Top of Records

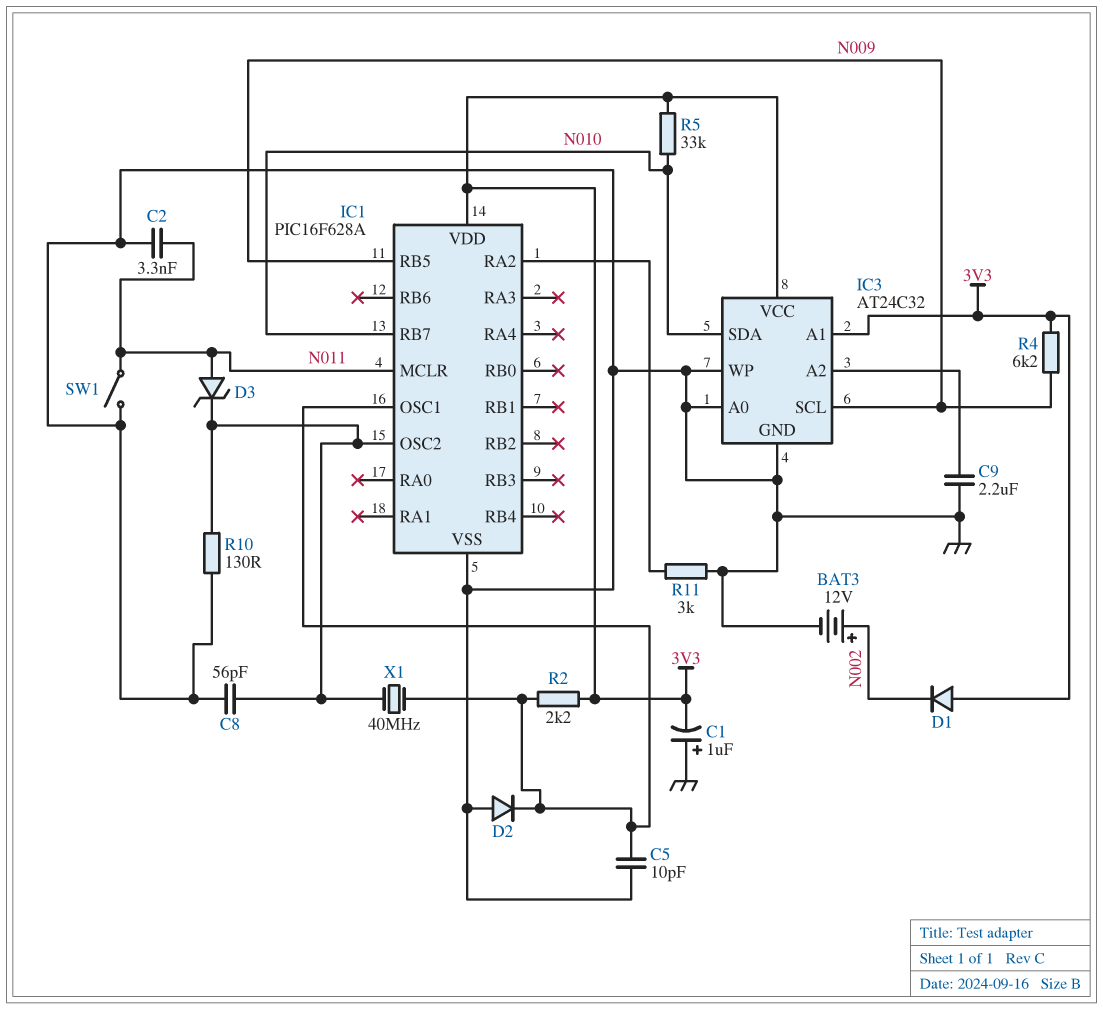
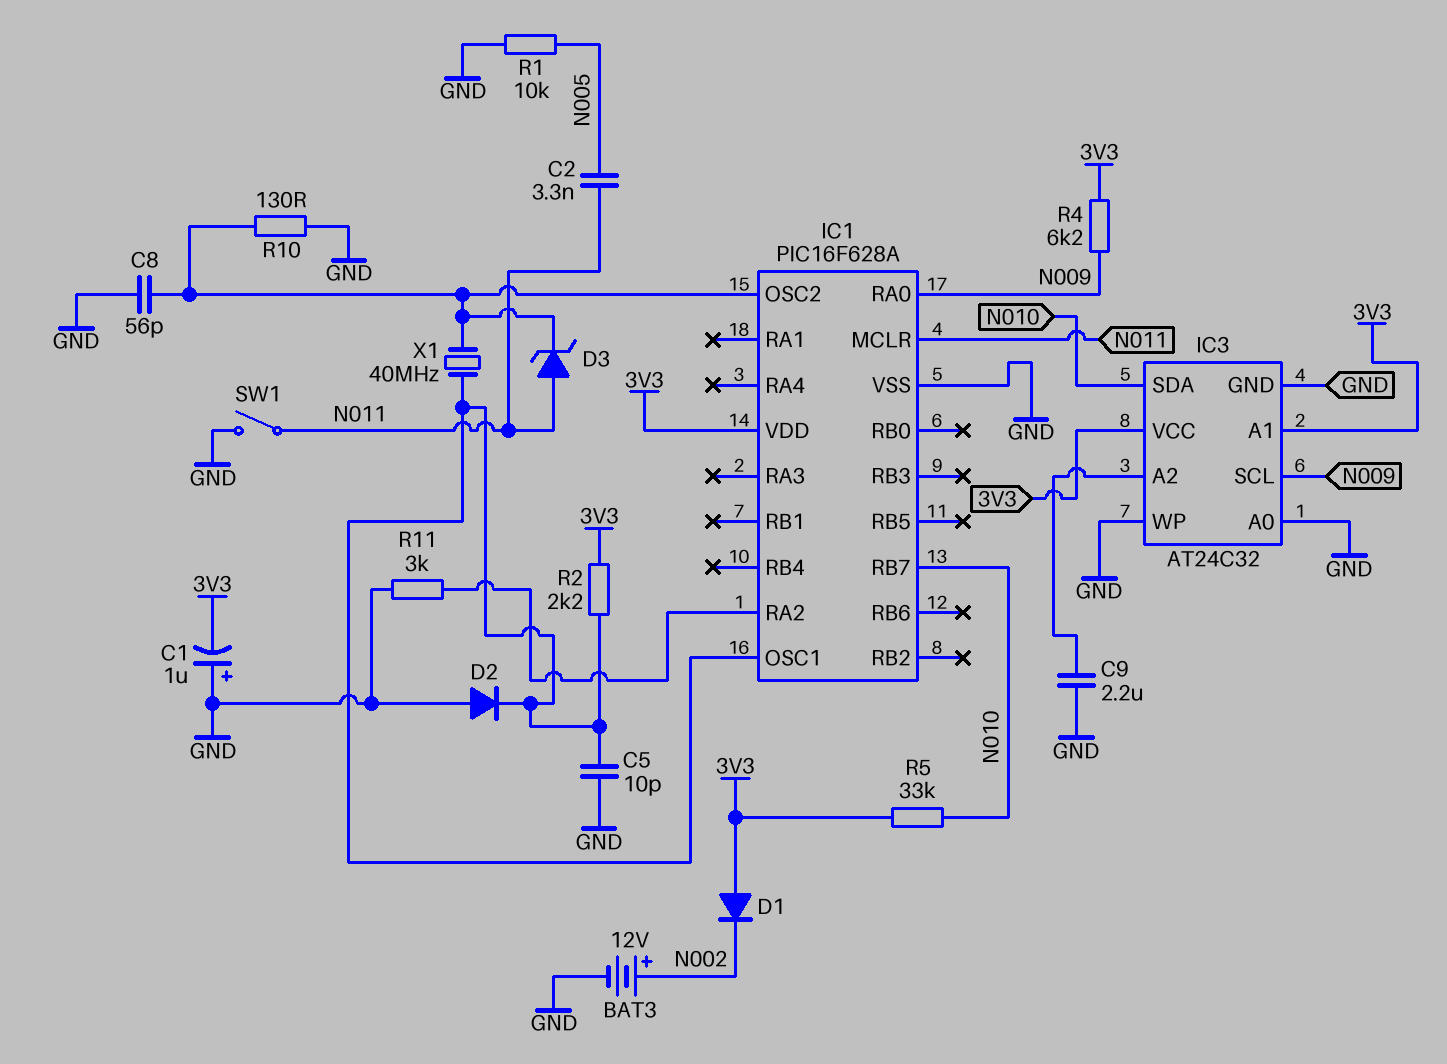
C2: 3.3nF (GND, N011) -> 3.3nF (N005, N011)
IC1 pin RA0: none -> N009
IC1 pin RB5: N009 -> none
R1: none -> 10k (GND, N005)

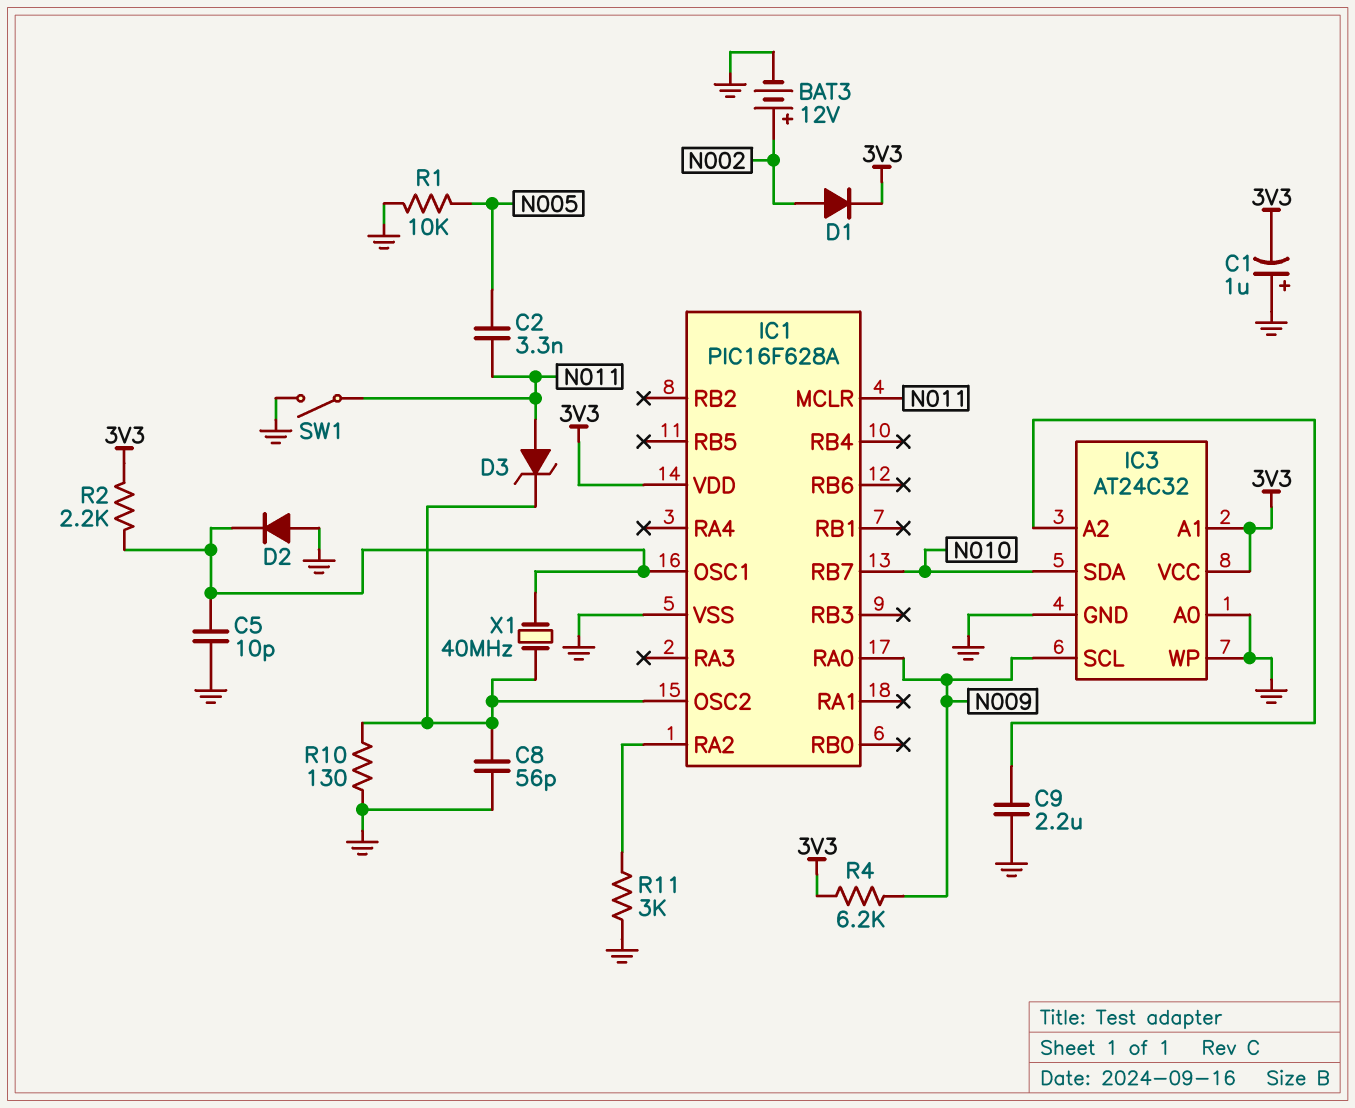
D1: diode (A 3V3, K N002) -> diode (A N002, K 3V3)
R5: 33k (3V3, N010) -> none

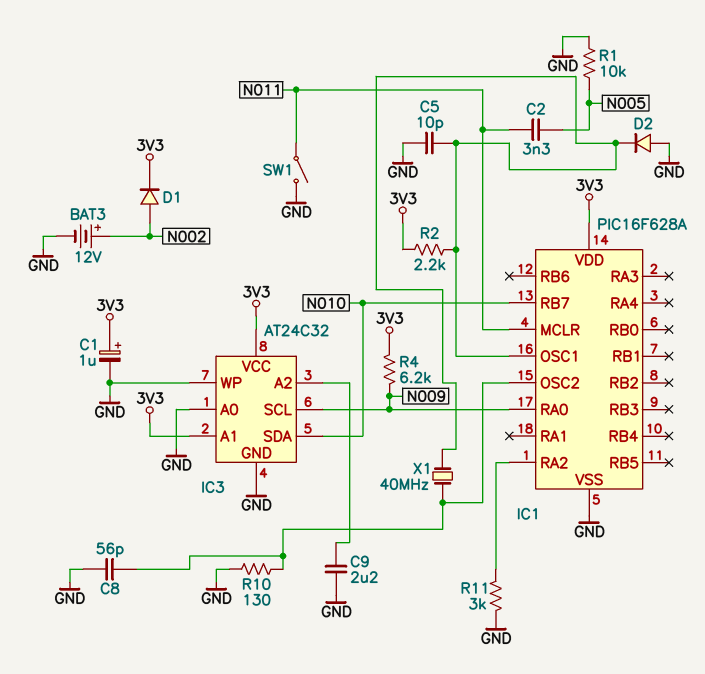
C1: 1uF (plus GND, minus 3V3) -> 1uF (plus 3V3, minus GND)
D3: zener (A N011, K IC1/OSC2) -> none

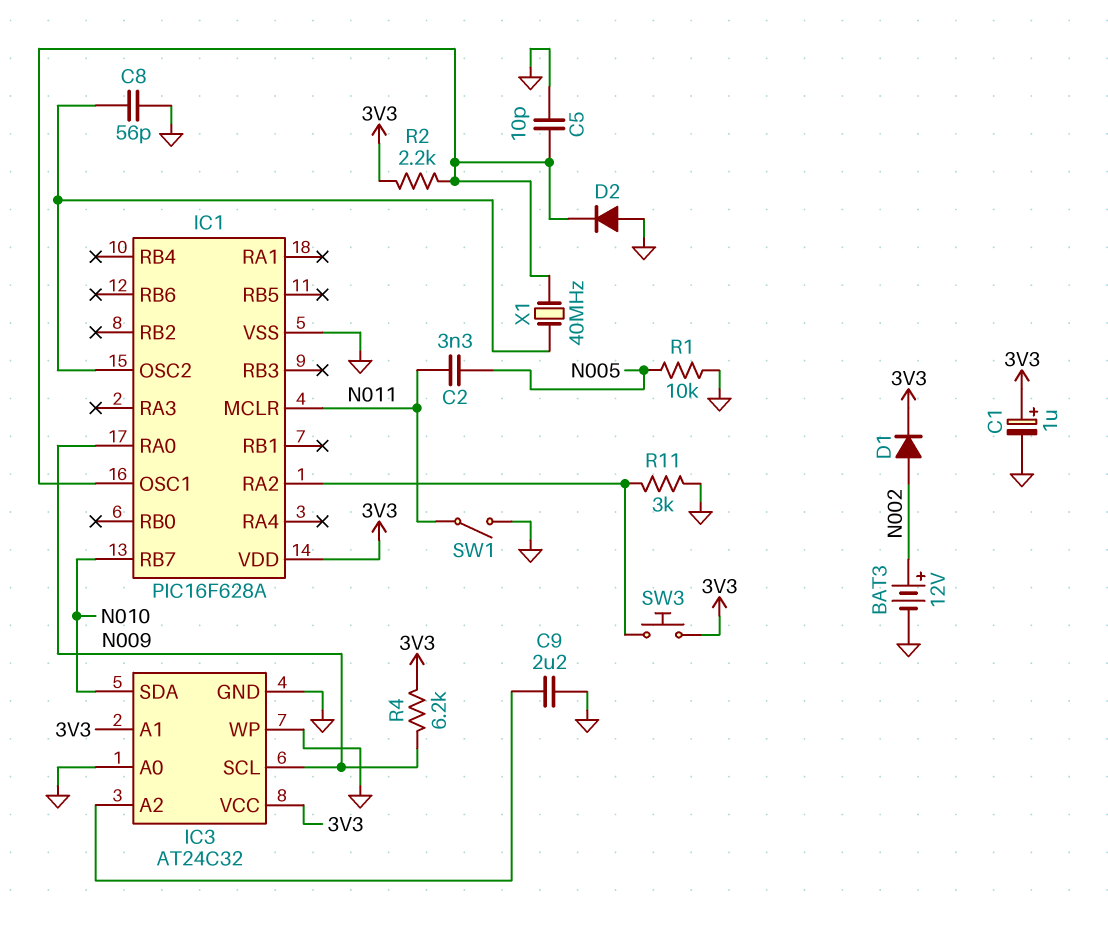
R10: 130 (GND, IC1/OSC2) -> none
SW3: none -> button (3V3, IC1/RA2)

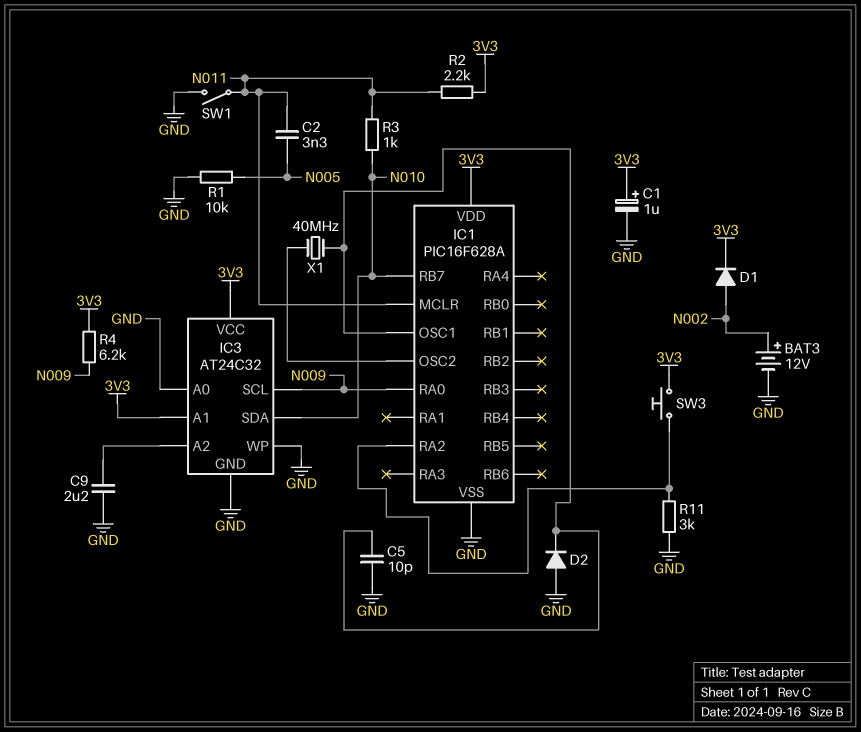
C8: 56pF (GND, IC1/OSC2) -> none
R2: 2.2k (3V3, IC1/OSC1) -> 2.2k (3V3, N011)
R3: none -> 1k (N010, N011)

Bottom of Records

▸ What you will do
The lines to set down, exactly and with both ends included, run from the one containing "C8: 56pF (GND, IC1/OSC2) -> none" to the last line of the data above.

▸ Problem solution
C8: 56pF (GND, IC1/OSC2) -> none
R2: 2.2k (3V3, IC1/OSC1) -> 2.2k (3V3, N011)
R3: none -> 1k (N010, N011)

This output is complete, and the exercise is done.